----- Excerpted data
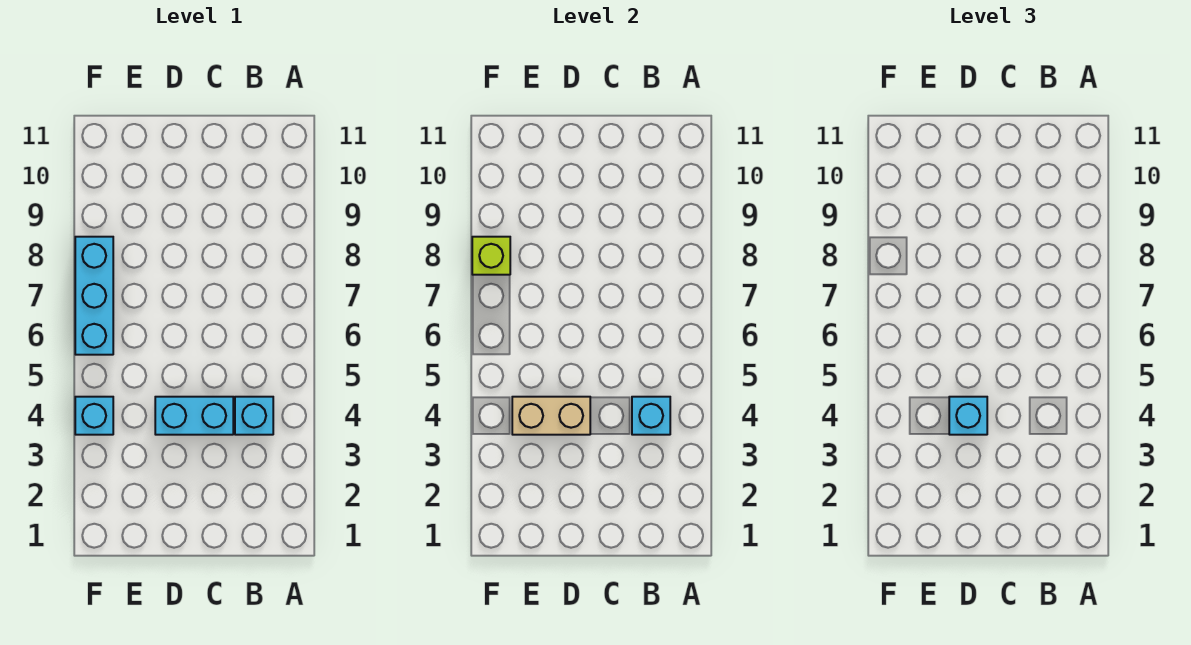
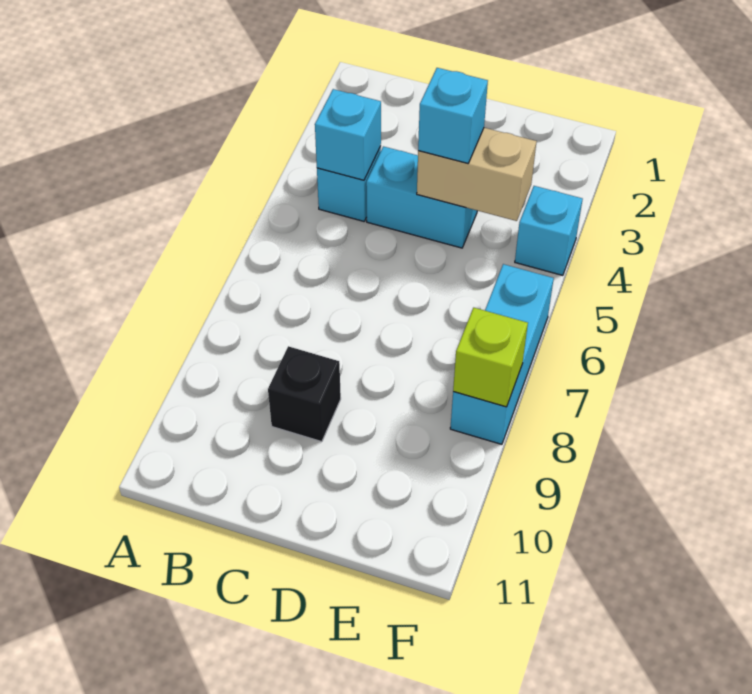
none -> black brick C9 level 1

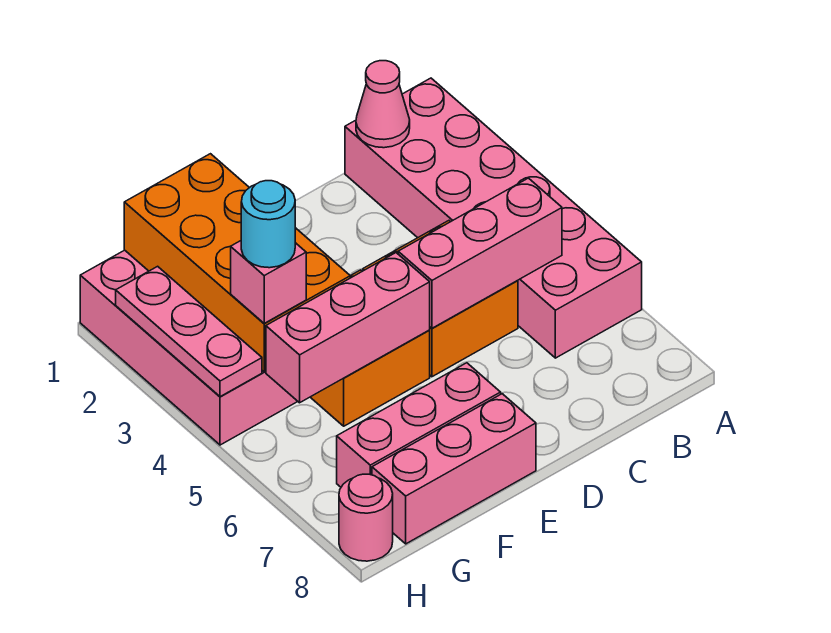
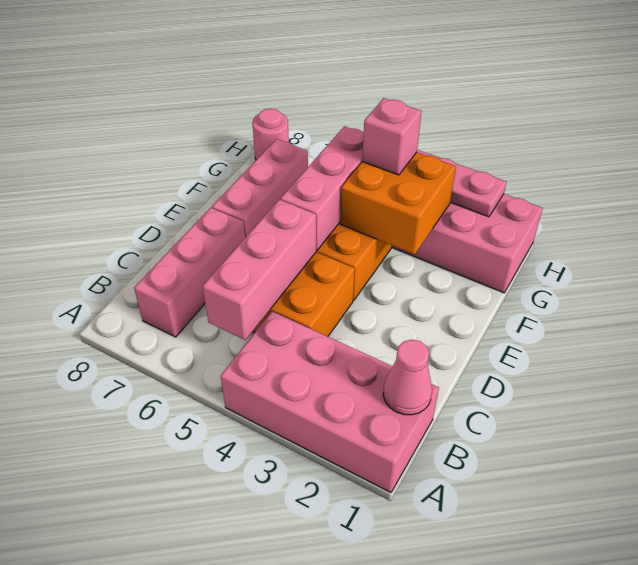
pink brick A1:B6 level 1 -> pink brick A1:B4 level 1
pink brick E8:G8 level 1 -> pink brick B7:D7 level 1
orange brick F1:G4 level 2 -> orange brick F3:G4 level 2
cyan round brick G4 level 4 -> none

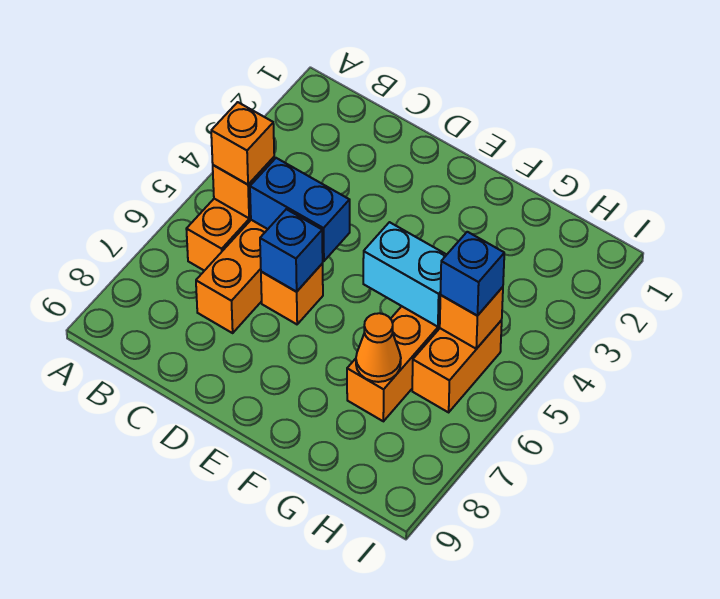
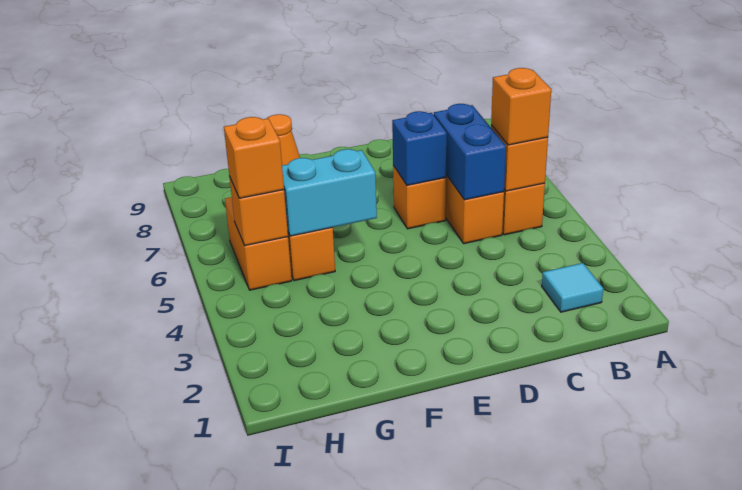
none -> cyan tile B2 level 1
blue brick C5:D5 level 2 -> blue brick C5:C6 level 2
blue brick H5 level 3 -> orange brick H5 level 3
----------
■ Work request ■
Go through the entries and return each line where the word "orange" appears.

■ Solution to this task ■
orange brick F1:G4 level 2 -> orange brick F3:G4 level 2
blue brick H5 level 3 -> orange brick H5 level 3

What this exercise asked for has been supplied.